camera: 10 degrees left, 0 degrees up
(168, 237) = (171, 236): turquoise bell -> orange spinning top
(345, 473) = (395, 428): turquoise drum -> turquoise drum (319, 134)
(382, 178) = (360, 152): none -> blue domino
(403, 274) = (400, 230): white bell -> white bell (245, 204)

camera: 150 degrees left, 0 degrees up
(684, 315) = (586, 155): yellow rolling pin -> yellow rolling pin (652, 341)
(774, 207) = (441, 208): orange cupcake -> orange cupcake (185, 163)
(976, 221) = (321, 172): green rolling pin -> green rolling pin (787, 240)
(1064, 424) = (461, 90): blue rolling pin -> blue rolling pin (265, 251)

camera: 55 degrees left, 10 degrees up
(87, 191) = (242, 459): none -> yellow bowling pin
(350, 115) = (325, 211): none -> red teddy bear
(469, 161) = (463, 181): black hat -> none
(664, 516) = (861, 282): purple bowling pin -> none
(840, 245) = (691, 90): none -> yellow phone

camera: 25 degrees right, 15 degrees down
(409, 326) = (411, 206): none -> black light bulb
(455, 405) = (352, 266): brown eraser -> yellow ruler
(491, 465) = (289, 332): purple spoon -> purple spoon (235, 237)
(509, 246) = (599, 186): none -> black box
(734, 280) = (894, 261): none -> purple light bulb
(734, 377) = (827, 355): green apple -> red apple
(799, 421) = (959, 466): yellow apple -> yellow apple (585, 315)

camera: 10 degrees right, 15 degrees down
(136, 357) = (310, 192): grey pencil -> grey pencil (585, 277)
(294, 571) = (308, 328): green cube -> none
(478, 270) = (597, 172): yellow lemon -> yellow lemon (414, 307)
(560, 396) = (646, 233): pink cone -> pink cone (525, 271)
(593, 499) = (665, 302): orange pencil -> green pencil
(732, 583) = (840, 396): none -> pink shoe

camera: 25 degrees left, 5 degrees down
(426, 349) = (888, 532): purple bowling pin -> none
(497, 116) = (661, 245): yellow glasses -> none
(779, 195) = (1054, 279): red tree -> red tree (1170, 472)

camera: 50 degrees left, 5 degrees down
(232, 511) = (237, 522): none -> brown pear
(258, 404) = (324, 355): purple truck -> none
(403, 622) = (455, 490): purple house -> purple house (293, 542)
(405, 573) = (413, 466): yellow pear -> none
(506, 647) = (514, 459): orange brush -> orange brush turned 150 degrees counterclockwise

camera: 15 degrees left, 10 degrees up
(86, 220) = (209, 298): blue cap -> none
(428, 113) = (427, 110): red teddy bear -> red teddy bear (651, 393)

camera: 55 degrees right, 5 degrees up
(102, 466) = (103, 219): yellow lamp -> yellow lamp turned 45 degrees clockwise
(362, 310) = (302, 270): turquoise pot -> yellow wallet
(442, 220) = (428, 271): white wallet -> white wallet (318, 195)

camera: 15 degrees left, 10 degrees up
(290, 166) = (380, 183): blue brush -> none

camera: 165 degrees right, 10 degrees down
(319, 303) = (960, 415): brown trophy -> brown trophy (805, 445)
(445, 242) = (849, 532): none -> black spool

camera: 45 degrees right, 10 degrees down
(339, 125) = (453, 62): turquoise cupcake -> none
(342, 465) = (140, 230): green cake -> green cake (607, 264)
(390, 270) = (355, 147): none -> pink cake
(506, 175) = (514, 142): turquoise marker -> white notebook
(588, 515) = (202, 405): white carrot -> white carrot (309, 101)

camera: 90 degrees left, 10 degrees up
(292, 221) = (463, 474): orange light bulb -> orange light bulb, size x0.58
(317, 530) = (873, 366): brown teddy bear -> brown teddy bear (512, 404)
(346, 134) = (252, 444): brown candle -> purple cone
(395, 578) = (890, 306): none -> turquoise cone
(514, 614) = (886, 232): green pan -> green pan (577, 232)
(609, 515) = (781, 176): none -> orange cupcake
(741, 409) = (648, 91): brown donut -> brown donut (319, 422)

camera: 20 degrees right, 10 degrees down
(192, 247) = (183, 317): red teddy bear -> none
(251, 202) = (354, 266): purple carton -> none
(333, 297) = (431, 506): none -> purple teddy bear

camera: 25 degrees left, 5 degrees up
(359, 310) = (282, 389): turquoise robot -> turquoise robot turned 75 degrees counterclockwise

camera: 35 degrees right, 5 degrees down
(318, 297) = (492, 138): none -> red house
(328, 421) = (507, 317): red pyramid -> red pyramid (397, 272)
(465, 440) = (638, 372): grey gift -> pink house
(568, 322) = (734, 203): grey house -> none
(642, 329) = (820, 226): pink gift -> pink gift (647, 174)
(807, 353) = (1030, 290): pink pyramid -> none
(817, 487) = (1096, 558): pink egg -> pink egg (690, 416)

*Exercise brief*. Go through the entries above and write each one out exactly.

*Exercise output*.
camera: 10 degrees left, 0 degrees up
(168, 237) = (171, 236): turquoise bell -> orange spinning top
(345, 473) = (395, 428): turquoise drum -> turquoise drum (319, 134)
(382, 178) = (360, 152): none -> blue domino
(403, 274) = (400, 230): white bell -> white bell (245, 204)

camera: 150 degrees left, 0 degrees up
(684, 315) = (586, 155): yellow rolling pin -> yellow rolling pin (652, 341)
(774, 207) = (441, 208): orange cupcake -> orange cupcake (185, 163)
(976, 221) = (321, 172): green rolling pin -> green rolling pin (787, 240)
(1064, 424) = (461, 90): blue rolling pin -> blue rolling pin (265, 251)

camera: 55 degrees left, 10 degrees up
(87, 191) = (242, 459): none -> yellow bowling pin
(350, 115) = (325, 211): none -> red teddy bear
(469, 161) = (463, 181): black hat -> none
(664, 516) = (861, 282): purple bowling pin -> none
(840, 245) = (691, 90): none -> yellow phone

camera: 25 degrees right, 15 degrees down
(409, 326) = (411, 206): none -> black light bulb
(455, 405) = (352, 266): brown eraser -> yellow ruler
(491, 465) = (289, 332): purple spoon -> purple spoon (235, 237)
(509, 246) = (599, 186): none -> black box
(734, 280) = (894, 261): none -> purple light bulb
(734, 377) = (827, 355): green apple -> red apple
(799, 421) = (959, 466): yellow apple -> yellow apple (585, 315)

camera: 10 degrees right, 15 degrees down
(136, 357) = (310, 192): grey pencil -> grey pencil (585, 277)
(294, 571) = (308, 328): green cube -> none
(478, 270) = (597, 172): yellow lemon -> yellow lemon (414, 307)
(560, 396) = (646, 233): pink cone -> pink cone (525, 271)
(593, 499) = (665, 302): orange pencil -> green pencil
(732, 583) = (840, 396): none -> pink shoe

camera: 25 degrees left, 5 degrees down
(426, 349) = (888, 532): purple bowling pin -> none
(497, 116) = (661, 245): yellow glasses -> none
(779, 195) = (1054, 279): red tree -> red tree (1170, 472)

camera: 50 degrees left, 5 degrees down
(232, 511) = (237, 522): none -> brown pear
(258, 404) = (324, 355): purple truck -> none
(403, 622) = (455, 490): purple house -> purple house (293, 542)
(405, 573) = (413, 466): yellow pear -> none
(506, 647) = (514, 459): orange brush -> orange brush turned 150 degrees counterclockwise

camera: 15 degrees left, 10 degrees up
(86, 220) = (209, 298): blue cap -> none
(428, 113) = (427, 110): red teddy bear -> red teddy bear (651, 393)

camera: 55 degrees right, 5 degrees up
(102, 466) = (103, 219): yellow lamp -> yellow lamp turned 45 degrees clockwise
(362, 310) = (302, 270): turquoise pot -> yellow wallet
(442, 220) = (428, 271): white wallet -> white wallet (318, 195)

camera: 15 degrees left, 10 degrees up
(290, 166) = (380, 183): blue brush -> none

camera: 165 degrees right, 10 degrees down
(319, 303) = (960, 415): brown trophy -> brown trophy (805, 445)
(445, 242) = (849, 532): none -> black spool

camera: 45 degrees right, 10 degrees down
(339, 125) = (453, 62): turquoise cupcake -> none
(342, 465) = (140, 230): green cake -> green cake (607, 264)
(390, 270) = (355, 147): none -> pink cake
(506, 175) = (514, 142): turquoise marker -> white notebook
(588, 515) = (202, 405): white carrot -> white carrot (309, 101)

camera: 90 degrees left, 10 degrees up
(292, 221) = (463, 474): orange light bulb -> orange light bulb, size x0.58
(317, 530) = (873, 366): brown teddy bear -> brown teddy bear (512, 404)
(346, 134) = (252, 444): brown candle -> purple cone
(395, 578) = (890, 306): none -> turquoise cone
(514, 614) = (886, 232): green pan -> green pan (577, 232)
(609, 515) = (781, 176): none -> orange cupcake
(741, 409) = (648, 91): brown donut -> brown donut (319, 422)

camera: 20 degrees right, 10 degrees down
(192, 247) = (183, 317): red teddy bear -> none
(251, 202) = (354, 266): purple carton -> none
(333, 297) = (431, 506): none -> purple teddy bear

camera: 25 degrees left, 5 degrees up
(359, 310) = (282, 389): turquoise robot -> turquoise robot turned 75 degrees counterclockwise

camera: 35 degrees right, 5 degrees down
(318, 297) = (492, 138): none -> red house
(328, 421) = (507, 317): red pyramid -> red pyramid (397, 272)
(465, 440) = (638, 372): grey gift -> pink house
(568, 322) = (734, 203): grey house -> none
(642, 329) = (820, 226): pink gift -> pink gift (647, 174)
(807, 353) = (1030, 290): pink pyramid -> none
(817, 487) = (1096, 558): pink egg -> pink egg (690, 416)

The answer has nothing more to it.